#### Dataset extract:
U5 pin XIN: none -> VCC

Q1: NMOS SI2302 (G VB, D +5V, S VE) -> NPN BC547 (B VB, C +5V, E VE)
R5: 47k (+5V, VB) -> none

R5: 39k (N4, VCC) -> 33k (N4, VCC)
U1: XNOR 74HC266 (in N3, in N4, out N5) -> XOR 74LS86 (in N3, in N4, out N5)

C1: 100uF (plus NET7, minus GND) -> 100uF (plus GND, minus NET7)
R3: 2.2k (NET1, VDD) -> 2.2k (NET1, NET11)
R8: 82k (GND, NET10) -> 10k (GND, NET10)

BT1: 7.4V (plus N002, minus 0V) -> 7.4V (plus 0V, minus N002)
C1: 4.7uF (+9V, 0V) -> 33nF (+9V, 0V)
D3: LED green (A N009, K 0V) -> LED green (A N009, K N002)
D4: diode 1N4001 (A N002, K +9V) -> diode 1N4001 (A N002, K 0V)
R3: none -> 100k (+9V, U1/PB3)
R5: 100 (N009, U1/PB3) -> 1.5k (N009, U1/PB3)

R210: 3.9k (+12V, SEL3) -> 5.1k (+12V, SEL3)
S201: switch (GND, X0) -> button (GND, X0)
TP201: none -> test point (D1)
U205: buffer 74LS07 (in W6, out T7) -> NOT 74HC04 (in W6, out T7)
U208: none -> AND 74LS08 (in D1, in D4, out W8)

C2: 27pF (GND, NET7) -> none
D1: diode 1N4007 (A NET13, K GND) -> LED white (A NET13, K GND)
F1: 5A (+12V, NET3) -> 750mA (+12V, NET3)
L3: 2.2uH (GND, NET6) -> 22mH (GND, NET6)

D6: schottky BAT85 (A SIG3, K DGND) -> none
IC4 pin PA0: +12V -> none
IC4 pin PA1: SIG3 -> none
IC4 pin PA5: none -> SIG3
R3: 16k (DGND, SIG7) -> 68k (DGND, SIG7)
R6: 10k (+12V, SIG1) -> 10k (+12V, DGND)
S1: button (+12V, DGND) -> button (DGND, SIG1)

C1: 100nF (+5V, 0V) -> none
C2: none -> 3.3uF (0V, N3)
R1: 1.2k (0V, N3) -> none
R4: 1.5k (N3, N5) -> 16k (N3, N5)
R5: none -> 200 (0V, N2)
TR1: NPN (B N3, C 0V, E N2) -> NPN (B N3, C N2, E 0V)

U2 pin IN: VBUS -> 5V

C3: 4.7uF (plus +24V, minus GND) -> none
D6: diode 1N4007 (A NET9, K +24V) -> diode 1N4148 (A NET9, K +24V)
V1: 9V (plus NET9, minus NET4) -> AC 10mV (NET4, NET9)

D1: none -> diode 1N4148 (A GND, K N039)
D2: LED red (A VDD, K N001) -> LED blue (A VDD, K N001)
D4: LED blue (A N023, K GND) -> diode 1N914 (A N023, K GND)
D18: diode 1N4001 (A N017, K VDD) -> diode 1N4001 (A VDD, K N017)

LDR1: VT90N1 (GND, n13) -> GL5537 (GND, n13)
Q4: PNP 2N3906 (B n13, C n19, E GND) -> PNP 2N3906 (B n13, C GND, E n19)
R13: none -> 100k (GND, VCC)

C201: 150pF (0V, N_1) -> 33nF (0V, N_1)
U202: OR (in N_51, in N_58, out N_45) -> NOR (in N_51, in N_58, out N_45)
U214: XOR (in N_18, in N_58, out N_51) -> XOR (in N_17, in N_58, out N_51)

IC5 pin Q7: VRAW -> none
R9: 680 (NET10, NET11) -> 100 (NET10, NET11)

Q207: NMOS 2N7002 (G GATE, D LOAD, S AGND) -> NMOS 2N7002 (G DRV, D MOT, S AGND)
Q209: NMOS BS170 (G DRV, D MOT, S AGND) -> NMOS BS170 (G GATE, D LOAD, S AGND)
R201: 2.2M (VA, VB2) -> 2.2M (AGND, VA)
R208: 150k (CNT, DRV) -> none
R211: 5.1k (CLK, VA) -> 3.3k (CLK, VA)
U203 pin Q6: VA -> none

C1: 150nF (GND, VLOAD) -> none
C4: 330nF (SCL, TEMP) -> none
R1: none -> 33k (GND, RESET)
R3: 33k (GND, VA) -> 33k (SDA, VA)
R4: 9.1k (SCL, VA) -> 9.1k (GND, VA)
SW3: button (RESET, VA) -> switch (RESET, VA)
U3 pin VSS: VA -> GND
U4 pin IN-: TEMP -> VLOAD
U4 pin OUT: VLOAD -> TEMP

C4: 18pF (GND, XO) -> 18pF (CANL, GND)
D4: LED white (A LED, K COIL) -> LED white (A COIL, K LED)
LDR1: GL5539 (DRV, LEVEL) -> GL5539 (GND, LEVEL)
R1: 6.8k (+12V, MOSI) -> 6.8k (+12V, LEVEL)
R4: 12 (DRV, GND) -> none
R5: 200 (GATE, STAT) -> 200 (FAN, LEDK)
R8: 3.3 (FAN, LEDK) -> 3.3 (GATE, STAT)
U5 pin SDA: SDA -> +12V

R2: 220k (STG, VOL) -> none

#### Work instructions:
The required output is every line above from the one with "R3: 16k (DGND, SIG7) -> 68k (DGND, SIG7)" down to the one with "D1: none -> diode 1N4148 (A GND, K N039)", restated word for word, ends included.

#### Answer to the problem:
R3: 16k (DGND, SIG7) -> 68k (DGND, SIG7)
R6: 10k (+12V, SIG1) -> 10k (+12V, DGND)
S1: button (+12V, DGND) -> button (DGND, SIG1)

C1: 100nF (+5V, 0V) -> none
C2: none -> 3.3uF (0V, N3)
R1: 1.2k (0V, N3) -> none
R4: 1.5k (N3, N5) -> 16k (N3, N5)
R5: none -> 200 (0V, N2)
TR1: NPN (B N3, C 0V, E N2) -> NPN (B N3, C N2, E 0V)

U2 pin IN: VBUS -> 5V

C3: 4.7uF (plus +24V, minus GND) -> none
D6: diode 1N4007 (A NET9, K +24V) -> diode 1N4148 (A NET9, K +24V)
V1: 9V (plus NET9, minus NET4) -> AC 10mV (NET4, NET9)

D1: none -> diode 1N4148 (A GND, K N039)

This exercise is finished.